TASK PROMPT:
Count how many lines in the following data hold the word "MISO". Your answer is the number and nothing else.

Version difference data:
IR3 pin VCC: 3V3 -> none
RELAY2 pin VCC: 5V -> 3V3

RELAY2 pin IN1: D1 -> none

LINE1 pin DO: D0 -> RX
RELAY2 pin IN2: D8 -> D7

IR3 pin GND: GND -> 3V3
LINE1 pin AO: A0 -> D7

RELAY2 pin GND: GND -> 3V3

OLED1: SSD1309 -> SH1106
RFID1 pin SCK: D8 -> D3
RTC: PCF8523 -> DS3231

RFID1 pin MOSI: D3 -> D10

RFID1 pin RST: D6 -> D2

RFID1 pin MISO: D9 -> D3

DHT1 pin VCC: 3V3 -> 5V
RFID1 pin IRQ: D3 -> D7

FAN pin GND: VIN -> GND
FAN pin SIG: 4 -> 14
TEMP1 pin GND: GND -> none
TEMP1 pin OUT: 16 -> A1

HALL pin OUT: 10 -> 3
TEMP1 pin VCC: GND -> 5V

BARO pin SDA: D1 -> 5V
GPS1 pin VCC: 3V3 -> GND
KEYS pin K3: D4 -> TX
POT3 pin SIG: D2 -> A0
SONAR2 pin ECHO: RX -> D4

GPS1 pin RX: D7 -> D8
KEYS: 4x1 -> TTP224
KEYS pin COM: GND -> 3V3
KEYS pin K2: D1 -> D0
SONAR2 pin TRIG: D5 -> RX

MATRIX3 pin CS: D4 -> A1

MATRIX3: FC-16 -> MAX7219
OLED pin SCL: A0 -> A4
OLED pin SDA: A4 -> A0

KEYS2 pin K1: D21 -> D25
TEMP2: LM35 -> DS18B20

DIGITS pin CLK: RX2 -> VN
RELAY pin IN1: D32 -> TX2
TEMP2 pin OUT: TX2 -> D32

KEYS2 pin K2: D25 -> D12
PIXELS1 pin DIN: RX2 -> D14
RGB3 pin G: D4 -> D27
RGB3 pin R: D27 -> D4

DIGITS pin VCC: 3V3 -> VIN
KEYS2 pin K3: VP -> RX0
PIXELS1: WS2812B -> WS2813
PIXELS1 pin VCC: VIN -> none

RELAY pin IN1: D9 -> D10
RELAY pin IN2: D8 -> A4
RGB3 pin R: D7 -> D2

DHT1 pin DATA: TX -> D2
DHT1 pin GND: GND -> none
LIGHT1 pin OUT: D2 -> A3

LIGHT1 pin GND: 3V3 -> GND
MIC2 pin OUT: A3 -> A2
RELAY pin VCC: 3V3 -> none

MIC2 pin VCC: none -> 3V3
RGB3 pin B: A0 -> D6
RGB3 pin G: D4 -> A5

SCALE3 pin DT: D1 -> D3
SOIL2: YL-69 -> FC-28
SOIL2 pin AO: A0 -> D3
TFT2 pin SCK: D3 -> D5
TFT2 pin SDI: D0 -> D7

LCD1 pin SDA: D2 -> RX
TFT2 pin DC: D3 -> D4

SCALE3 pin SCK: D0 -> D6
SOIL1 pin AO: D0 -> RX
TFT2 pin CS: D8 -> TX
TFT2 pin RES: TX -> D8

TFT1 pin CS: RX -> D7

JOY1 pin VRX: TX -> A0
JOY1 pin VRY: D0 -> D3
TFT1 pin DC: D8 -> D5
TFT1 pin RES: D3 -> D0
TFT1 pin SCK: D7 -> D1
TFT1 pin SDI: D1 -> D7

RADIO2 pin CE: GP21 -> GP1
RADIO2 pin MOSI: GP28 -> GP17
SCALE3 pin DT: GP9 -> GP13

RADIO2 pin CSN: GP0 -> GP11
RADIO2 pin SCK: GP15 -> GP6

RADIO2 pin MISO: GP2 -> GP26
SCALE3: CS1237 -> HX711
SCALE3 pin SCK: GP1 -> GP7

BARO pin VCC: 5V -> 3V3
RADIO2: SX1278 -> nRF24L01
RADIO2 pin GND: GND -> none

RESPONSE TO THE TASK:
2